:: What is required ::
Word for word, output the data that follows.

Input material START

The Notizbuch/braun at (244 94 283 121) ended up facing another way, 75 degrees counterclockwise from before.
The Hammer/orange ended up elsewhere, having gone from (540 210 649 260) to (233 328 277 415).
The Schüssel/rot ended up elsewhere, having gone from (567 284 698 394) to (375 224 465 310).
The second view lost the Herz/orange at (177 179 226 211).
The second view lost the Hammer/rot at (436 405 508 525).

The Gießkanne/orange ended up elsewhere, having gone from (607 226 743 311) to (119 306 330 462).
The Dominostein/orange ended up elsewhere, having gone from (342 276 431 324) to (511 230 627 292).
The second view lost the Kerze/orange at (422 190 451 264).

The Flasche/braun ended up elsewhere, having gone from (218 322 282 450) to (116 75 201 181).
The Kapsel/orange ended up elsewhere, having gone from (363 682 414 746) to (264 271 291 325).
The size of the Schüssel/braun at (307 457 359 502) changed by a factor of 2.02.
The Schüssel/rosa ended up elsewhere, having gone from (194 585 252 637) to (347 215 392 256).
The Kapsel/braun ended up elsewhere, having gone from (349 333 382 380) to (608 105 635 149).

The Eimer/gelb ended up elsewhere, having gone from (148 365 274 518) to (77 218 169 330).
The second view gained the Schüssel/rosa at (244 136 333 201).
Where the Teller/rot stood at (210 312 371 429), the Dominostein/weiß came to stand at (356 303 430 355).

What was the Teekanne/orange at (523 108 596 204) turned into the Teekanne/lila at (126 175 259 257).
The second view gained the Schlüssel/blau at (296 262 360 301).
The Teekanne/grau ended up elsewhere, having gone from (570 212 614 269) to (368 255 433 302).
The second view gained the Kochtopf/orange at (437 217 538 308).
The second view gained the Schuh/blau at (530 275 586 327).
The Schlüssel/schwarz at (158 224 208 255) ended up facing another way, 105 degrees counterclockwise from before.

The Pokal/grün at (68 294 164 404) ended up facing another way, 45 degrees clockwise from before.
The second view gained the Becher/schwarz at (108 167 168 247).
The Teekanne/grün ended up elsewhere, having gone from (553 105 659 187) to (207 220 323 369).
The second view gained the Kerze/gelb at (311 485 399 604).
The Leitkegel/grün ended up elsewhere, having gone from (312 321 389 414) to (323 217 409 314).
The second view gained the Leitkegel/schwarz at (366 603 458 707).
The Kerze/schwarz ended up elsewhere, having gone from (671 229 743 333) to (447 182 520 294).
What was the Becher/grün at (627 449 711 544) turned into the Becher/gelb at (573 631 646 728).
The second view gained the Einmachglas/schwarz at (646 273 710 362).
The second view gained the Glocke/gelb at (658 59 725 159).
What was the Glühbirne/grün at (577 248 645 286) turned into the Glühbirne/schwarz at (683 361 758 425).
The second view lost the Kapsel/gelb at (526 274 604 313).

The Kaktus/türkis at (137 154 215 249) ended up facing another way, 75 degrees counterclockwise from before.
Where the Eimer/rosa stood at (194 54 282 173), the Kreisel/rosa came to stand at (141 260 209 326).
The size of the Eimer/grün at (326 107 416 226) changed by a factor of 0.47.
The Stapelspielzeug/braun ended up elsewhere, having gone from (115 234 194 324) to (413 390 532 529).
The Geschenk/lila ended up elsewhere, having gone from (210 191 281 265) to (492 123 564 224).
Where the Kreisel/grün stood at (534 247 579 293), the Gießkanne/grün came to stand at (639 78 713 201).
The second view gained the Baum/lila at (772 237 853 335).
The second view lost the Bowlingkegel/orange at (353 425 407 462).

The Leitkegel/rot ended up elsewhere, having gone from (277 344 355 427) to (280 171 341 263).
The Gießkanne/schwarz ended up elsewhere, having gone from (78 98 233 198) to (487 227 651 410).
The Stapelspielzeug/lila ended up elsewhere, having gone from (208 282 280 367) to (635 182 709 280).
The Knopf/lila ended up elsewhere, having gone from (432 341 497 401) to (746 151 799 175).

Input material END

:: Exercise output ::
The Notizbuch/braun at (244 94 283 121) ended up facing another way, 75 degrees counterclockwise from before.
The Hammer/orange ended up elsewhere, having gone from (540 210 649 260) to (233 328 277 415).
The Schüssel/rot ended up elsewhere, having gone from (567 284 698 394) to (375 224 465 310).
The second view lost the Herz/orange at (177 179 226 211).
The second view lost the Hammer/rot at (436 405 508 525).

The Gießkanne/orange ended up elsewhere, having gone from (607 226 743 311) to (119 306 330 462).
The Dominostein/orange ended up elsewhere, having gone from (342 276 431 324) to (511 230 627 292).
The second view lost the Kerze/orange at (422 190 451 264).

The Flasche/braun ended up elsewhere, having gone from (218 322 282 450) to (116 75 201 181).
The Kapsel/orange ended up elsewhere, having gone from (363 682 414 746) to (264 271 291 325).
The size of the Schüssel/braun at (307 457 359 502) changed by a factor of 2.02.
The Schüssel/rosa ended up elsewhere, having gone from (194 585 252 637) to (347 215 392 256).
The Kapsel/braun ended up elsewhere, having gone from (349 333 382 380) to (608 105 635 149).

The Eimer/gelb ended up elsewhere, having gone from (148 365 274 518) to (77 218 169 330).
The second view gained the Schüssel/rosa at (244 136 333 201).
Where the Teller/rot stood at (210 312 371 429), the Dominostein/weiß came to stand at (356 303 430 355).

What was the Teekanne/orange at (523 108 596 204) turned into the Teekanne/lila at (126 175 259 257).
The second view gained the Schlüssel/blau at (296 262 360 301).
The Teekanne/grau ended up elsewhere, having gone from (570 212 614 269) to (368 255 433 302).
The second view gained the Kochtopf/orange at (437 217 538 308).
The second view gained the Schuh/blau at (530 275 586 327).
The Schlüssel/schwarz at (158 224 208 255) ended up facing another way, 105 degrees counterclockwise from before.

The Pokal/grün at (68 294 164 404) ended up facing another way, 45 degrees clockwise from before.
The second view gained the Becher/schwarz at (108 167 168 247).
The Teekanne/grün ended up elsewhere, having gone from (553 105 659 187) to (207 220 323 369).
The second view gained the Kerze/gelb at (311 485 399 604).
The Leitkegel/grün ended up elsewhere, having gone from (312 321 389 414) to (323 217 409 314).
The second view gained the Leitkegel/schwarz at (366 603 458 707).
The Kerze/schwarz ended up elsewhere, having gone from (671 229 743 333) to (447 182 520 294).
What was the Becher/grün at (627 449 711 544) turned into the Becher/gelb at (573 631 646 728).
The second view gained the Einmachglas/schwarz at (646 273 710 362).
The second view gained the Glocke/gelb at (658 59 725 159).
What was the Glühbirne/grün at (577 248 645 286) turned into the Glühbirne/schwarz at (683 361 758 425).
The second view lost the Kapsel/gelb at (526 274 604 313).

The Kaktus/türkis at (137 154 215 249) ended up facing another way, 75 degrees counterclockwise from before.
Where the Eimer/rosa stood at (194 54 282 173), the Kreisel/rosa came to stand at (141 260 209 326).
The size of the Eimer/grün at (326 107 416 226) changed by a factor of 0.47.
The Stapelspielzeug/braun ended up elsewhere, having gone from (115 234 194 324) to (413 390 532 529).
The Geschenk/lila ended up elsewhere, having gone from (210 191 281 265) to (492 123 564 224).
Where the Kreisel/grün stood at (534 247 579 293), the Gießkanne/grün came to stand at (639 78 713 201).
The second view gained the Baum/lila at (772 237 853 335).
The second view lost the Bowlingkegel/orange at (353 425 407 462).

The Leitkegel/rot ended up elsewhere, having gone from (277 344 355 427) to (280 171 341 263).
The Gießkanne/schwarz ended up elsewhere, having gone from (78 98 233 198) to (487 227 651 410).
The Stapelspielzeug/lila ended up elsewhere, having gone from (208 282 280 367) to (635 182 709 280).
The Knopf/lila ended up elsewhere, having gone from (432 341 497 401) to (746 151 799 175).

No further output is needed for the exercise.